=== Exercise objective ===
From each of the entries below, pull out every line about a shape's movement or rotation and copy it word for word, leaving the pictures out of your answer.

----- Data to use

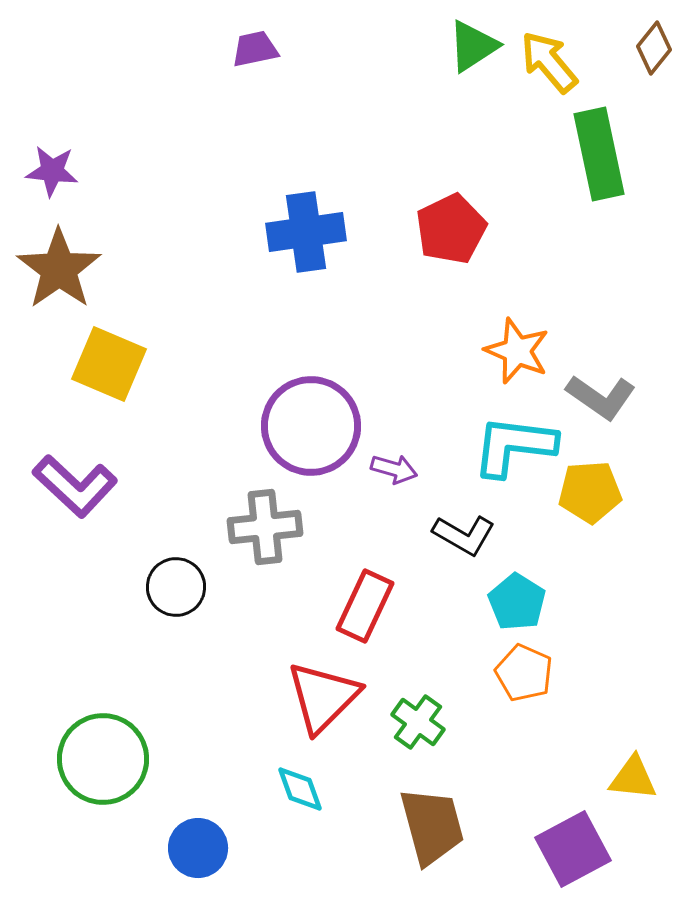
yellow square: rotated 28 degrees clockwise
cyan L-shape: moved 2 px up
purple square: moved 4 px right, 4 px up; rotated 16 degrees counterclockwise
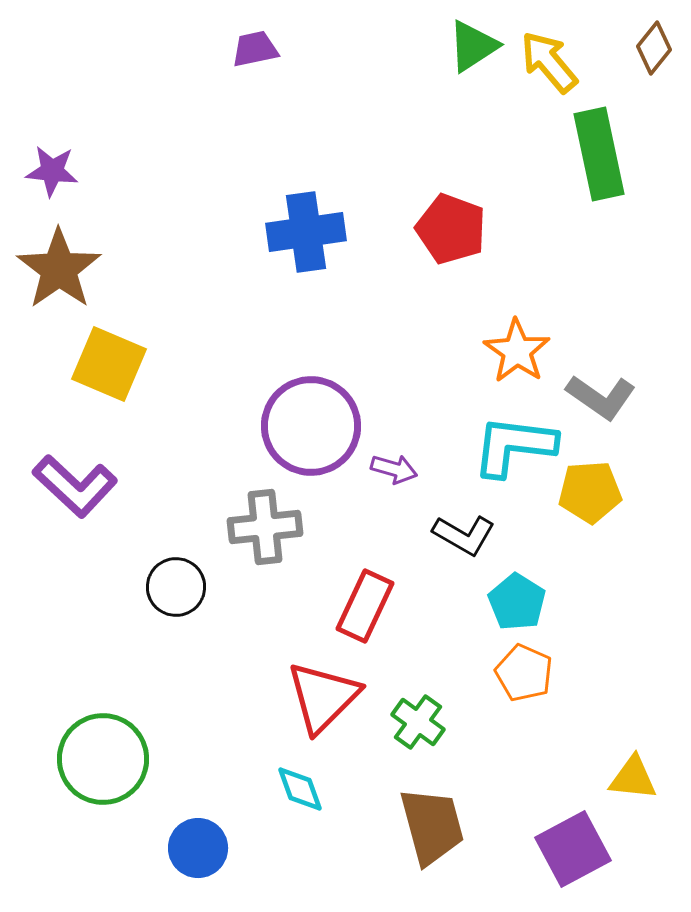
red pentagon: rotated 26 degrees counterclockwise
orange star: rotated 12 degrees clockwise
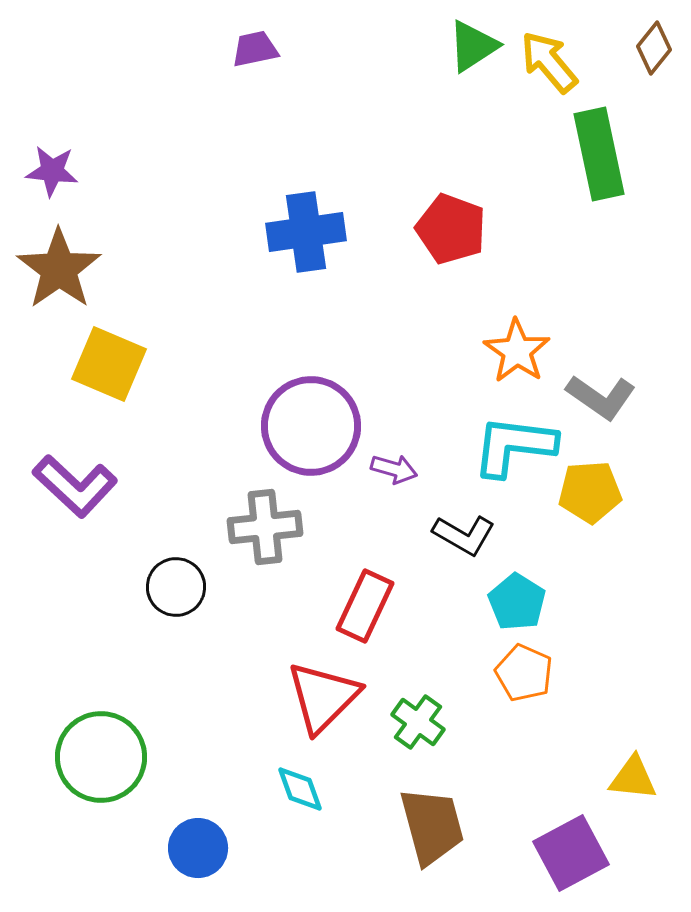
green circle: moved 2 px left, 2 px up
purple square: moved 2 px left, 4 px down
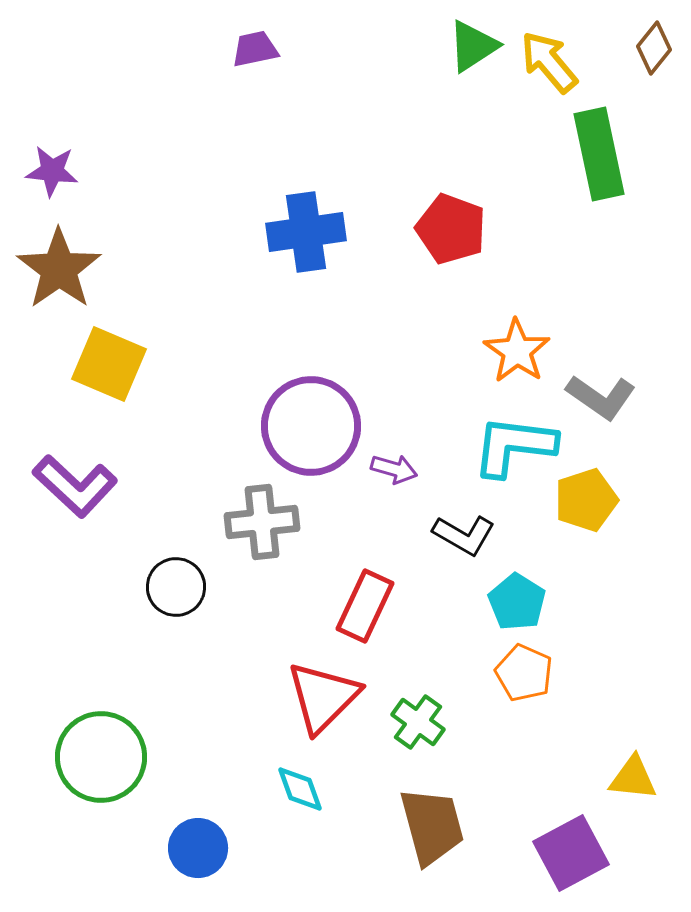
yellow pentagon: moved 4 px left, 8 px down; rotated 14 degrees counterclockwise
gray cross: moved 3 px left, 5 px up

----------

=== Output for this task ===
yellow square: rotated 28 degrees clockwise
cyan L-shape: moved 2 px up
purple square: moved 4 px right, 4 px up; rotated 16 degrees counterclockwise
red pentagon: rotated 26 degrees counterclockwise
orange star: rotated 12 degrees clockwise
green circle: moved 2 px left, 2 px up
purple square: moved 2 px left, 4 px down
yellow pentagon: moved 4 px left, 8 px down; rotated 14 degrees counterclockwise
gray cross: moved 3 px left, 5 px up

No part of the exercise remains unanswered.